Problem to solve:
Repeat the lines below exactly as written, please, from the line with "op=recoloured; was=œuf (marron);" to the line with "op=removed; was=bougie (marron);", both lines included, and no others.

Provided entries:
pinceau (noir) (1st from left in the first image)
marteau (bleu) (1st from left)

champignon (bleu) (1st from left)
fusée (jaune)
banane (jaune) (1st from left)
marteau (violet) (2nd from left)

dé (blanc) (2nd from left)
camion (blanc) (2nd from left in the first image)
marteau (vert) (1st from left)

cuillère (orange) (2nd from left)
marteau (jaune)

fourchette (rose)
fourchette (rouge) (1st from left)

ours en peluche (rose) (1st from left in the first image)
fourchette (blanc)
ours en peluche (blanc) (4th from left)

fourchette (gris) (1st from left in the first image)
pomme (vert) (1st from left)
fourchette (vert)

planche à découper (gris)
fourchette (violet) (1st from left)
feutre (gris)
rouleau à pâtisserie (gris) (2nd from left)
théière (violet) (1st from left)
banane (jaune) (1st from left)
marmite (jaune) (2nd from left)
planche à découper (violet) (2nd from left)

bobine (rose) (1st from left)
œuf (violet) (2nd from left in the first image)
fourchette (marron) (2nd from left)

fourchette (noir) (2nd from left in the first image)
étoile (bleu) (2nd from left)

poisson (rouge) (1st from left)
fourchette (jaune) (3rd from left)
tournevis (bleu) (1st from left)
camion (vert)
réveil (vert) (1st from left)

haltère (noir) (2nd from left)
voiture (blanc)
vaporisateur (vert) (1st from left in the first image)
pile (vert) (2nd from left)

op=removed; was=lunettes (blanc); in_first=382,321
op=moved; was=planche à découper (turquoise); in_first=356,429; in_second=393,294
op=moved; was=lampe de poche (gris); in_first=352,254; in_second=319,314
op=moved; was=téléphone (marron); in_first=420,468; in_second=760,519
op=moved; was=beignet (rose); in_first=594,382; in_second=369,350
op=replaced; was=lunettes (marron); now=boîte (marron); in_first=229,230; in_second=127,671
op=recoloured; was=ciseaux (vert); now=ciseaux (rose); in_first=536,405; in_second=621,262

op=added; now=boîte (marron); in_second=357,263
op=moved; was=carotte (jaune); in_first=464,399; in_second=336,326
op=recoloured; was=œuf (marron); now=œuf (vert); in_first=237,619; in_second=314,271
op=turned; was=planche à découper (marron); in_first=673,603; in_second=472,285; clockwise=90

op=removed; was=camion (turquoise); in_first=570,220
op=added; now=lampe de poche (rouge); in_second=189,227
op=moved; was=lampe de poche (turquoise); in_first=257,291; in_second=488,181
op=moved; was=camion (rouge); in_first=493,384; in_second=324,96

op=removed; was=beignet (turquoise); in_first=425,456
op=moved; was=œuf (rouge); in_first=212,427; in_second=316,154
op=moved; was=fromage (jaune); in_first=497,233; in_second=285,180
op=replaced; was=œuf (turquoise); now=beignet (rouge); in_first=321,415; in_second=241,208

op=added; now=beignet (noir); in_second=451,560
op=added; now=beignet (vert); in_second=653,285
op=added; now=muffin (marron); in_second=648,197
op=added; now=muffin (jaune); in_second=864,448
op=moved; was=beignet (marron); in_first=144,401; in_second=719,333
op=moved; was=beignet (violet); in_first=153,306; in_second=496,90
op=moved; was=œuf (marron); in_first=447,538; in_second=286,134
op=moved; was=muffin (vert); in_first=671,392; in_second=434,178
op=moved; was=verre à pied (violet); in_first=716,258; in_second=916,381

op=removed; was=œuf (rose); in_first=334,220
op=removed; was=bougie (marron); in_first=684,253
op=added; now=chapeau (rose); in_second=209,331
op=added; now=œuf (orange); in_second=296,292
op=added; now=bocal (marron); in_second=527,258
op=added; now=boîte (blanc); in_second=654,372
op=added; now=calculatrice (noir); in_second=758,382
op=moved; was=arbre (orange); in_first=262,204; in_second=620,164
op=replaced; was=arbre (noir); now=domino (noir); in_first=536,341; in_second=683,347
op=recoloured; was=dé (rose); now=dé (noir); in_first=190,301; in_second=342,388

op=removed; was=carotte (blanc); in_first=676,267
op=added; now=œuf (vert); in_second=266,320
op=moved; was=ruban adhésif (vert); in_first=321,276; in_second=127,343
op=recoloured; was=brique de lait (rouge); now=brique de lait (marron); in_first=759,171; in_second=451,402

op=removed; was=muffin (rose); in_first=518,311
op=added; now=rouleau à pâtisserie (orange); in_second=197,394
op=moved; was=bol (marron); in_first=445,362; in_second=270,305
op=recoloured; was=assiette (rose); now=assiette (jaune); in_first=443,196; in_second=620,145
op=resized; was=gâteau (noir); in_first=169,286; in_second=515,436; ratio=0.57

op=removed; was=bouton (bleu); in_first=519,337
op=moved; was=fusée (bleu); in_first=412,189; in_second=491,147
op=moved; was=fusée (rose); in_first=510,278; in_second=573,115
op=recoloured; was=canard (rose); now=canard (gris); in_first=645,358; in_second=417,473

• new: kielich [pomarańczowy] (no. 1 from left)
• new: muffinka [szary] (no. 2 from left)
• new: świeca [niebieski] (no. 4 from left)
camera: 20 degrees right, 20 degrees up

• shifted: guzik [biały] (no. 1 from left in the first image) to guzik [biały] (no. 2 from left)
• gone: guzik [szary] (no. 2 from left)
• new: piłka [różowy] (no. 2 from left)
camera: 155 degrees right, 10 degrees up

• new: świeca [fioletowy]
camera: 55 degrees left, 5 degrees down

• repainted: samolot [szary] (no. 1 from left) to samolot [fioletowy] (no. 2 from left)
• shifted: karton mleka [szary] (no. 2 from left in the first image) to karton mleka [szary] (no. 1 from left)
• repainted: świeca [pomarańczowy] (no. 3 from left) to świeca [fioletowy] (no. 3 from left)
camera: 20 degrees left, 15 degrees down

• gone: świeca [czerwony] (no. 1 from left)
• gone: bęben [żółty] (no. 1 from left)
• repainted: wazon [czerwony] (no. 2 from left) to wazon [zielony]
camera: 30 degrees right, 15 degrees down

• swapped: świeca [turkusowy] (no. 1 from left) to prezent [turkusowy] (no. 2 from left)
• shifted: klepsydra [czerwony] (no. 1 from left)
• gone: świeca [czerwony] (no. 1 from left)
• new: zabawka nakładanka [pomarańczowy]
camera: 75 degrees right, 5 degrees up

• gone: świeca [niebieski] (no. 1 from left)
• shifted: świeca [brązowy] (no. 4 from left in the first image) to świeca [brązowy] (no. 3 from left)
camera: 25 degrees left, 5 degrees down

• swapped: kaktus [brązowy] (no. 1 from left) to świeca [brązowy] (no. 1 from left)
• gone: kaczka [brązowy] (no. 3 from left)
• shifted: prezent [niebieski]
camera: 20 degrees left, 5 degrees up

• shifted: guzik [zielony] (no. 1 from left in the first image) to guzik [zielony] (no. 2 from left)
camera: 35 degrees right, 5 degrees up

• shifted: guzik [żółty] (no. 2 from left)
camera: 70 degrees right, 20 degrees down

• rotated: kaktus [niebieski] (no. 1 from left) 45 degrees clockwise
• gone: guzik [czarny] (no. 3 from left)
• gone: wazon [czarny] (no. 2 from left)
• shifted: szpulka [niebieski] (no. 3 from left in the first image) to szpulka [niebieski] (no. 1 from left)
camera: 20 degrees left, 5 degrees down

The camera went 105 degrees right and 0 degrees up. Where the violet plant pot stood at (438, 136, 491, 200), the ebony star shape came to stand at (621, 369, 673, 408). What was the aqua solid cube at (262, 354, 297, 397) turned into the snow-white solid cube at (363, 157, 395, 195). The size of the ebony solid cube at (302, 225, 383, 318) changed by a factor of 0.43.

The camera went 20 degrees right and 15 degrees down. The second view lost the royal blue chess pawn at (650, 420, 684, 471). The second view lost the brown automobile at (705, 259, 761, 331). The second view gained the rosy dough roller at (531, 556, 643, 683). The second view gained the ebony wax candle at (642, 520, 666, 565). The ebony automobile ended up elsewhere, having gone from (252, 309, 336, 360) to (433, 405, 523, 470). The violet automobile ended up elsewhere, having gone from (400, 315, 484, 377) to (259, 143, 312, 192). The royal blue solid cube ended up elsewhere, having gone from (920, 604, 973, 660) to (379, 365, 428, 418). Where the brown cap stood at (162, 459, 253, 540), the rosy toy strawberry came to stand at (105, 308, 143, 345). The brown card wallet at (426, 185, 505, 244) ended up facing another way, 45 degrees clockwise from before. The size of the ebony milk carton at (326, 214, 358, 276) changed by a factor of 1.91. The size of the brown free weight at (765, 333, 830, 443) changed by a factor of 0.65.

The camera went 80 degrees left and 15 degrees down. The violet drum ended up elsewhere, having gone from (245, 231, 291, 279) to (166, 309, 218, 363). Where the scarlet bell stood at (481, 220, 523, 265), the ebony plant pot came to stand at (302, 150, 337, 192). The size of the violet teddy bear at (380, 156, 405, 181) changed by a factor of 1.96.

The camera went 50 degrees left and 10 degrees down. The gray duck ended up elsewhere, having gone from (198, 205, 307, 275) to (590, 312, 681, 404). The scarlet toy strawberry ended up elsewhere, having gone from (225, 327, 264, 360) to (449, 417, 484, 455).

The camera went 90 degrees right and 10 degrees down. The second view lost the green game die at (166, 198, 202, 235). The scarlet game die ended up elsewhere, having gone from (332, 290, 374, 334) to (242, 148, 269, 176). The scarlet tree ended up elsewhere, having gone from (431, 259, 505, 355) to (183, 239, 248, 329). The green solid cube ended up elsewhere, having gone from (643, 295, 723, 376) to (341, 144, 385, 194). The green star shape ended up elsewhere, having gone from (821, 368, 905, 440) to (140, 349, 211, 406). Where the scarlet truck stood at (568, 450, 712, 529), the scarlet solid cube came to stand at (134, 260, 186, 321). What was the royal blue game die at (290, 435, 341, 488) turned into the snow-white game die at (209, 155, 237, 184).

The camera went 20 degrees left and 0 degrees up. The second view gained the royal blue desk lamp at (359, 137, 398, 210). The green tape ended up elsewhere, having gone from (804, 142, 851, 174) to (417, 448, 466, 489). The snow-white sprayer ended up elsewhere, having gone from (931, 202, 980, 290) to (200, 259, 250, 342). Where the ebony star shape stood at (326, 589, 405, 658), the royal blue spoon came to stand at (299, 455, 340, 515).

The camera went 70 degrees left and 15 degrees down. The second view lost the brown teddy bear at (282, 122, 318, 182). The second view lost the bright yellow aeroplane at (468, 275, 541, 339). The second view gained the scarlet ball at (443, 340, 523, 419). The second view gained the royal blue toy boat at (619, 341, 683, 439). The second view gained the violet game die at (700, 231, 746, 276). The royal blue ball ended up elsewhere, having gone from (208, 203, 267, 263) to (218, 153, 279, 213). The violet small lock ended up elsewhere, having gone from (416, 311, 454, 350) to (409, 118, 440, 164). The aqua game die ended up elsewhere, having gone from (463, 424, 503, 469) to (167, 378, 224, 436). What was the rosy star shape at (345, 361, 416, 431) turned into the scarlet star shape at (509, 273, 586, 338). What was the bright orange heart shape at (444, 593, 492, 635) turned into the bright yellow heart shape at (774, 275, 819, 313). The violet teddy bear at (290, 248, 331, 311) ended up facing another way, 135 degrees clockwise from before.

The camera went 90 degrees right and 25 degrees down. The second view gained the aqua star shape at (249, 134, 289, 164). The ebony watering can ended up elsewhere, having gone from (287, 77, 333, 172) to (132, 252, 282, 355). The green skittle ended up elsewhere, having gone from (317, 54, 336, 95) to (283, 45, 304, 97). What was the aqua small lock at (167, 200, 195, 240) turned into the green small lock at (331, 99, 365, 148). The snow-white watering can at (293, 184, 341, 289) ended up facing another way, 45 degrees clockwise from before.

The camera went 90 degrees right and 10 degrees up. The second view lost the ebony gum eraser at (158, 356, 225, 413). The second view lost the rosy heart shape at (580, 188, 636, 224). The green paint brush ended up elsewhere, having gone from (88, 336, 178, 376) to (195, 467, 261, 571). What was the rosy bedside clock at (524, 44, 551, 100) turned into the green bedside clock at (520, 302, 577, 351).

Result below:
op=recoloured; was=œuf (marron); now=œuf (vert); in_first=237,619; in_second=314,271
op=turned; was=planche à découper (marron); in_first=673,603; in_second=472,285; clockwise=90

op=removed; was=camion (turquoise); in_first=570,220
op=added; now=lampe de poche (rouge); in_second=189,227
op=moved; was=lampe de poche (turquoise); in_first=257,291; in_second=488,181
op=moved; was=camion (rouge); in_first=493,384; in_second=324,96

op=removed; was=beignet (turquoise); in_first=425,456
op=moved; was=œuf (rouge); in_first=212,427; in_second=316,154
op=moved; was=fromage (jaune); in_first=497,233; in_second=285,180
op=replaced; was=œuf (turquoise); now=beignet (rouge); in_first=321,415; in_second=241,208

op=added; now=beignet (noir); in_second=451,560
op=added; now=beignet (vert); in_second=653,285
op=added; now=muffin (marron); in_second=648,197
op=added; now=muffin (jaune); in_second=864,448
op=moved; was=beignet (marron); in_first=144,401; in_second=719,333
op=moved; was=beignet (violet); in_first=153,306; in_second=496,90
op=moved; was=œuf (marron); in_first=447,538; in_second=286,134
op=moved; was=muffin (vert); in_first=671,392; in_second=434,178
op=moved; was=verre à pied (violet); in_first=716,258; in_second=916,381

op=removed; was=œuf (rose); in_first=334,220
op=removed; was=bougie (marron); in_first=684,253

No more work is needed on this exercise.